| TASK DETAILS |
Restate the data word for word. Leave the pictures out.

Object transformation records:
■ ■ ■ ■ ■ ■ ■
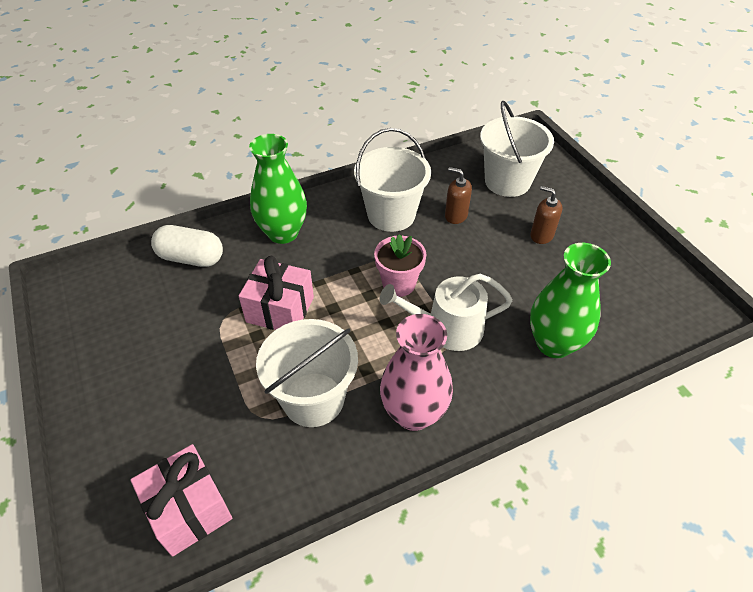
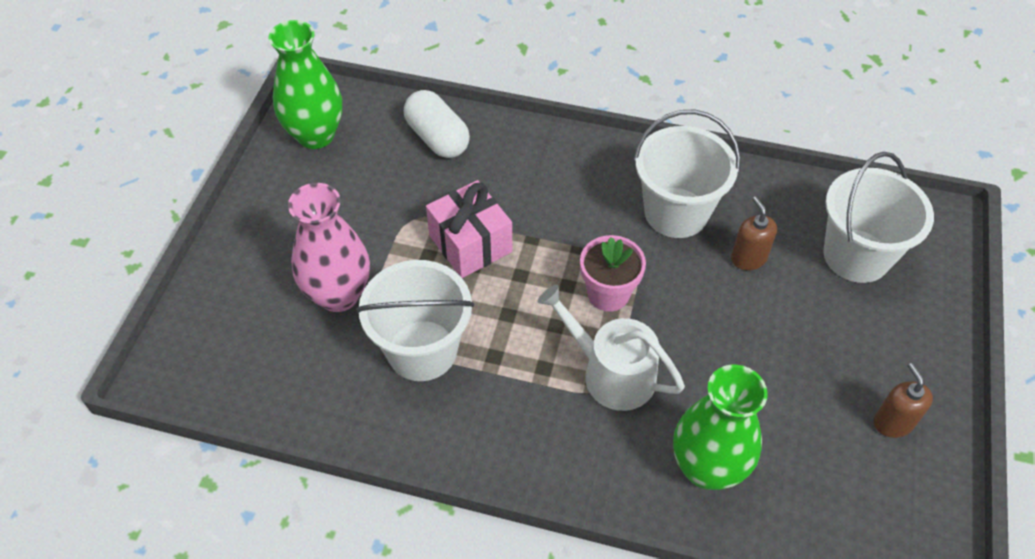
camera: 40 degrees right, 5 degrees up
(189, 509) = (248, 369): pink gift -> none
(283, 233) = (545, 164): green vase -> green vase (315, 135)
(413, 413) = (496, 429): pink vase -> pink vase (339, 295)
(541, 235) = (827, 345): brown soap dispenser -> brown soap dispenser (893, 422)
■ ■ ■ ■ ■ ■ ■
| FINISHED EXERCISE |
camera: 40 degrees right, 5 degrees up
(189, 509) = (248, 369): pink gift -> none
(283, 233) = (545, 164): green vase -> green vase (315, 135)
(413, 413) = (496, 429): pink vase -> pink vase (339, 295)
(541, 235) = (827, 345): brown soap dispenser -> brown soap dispenser (893, 422)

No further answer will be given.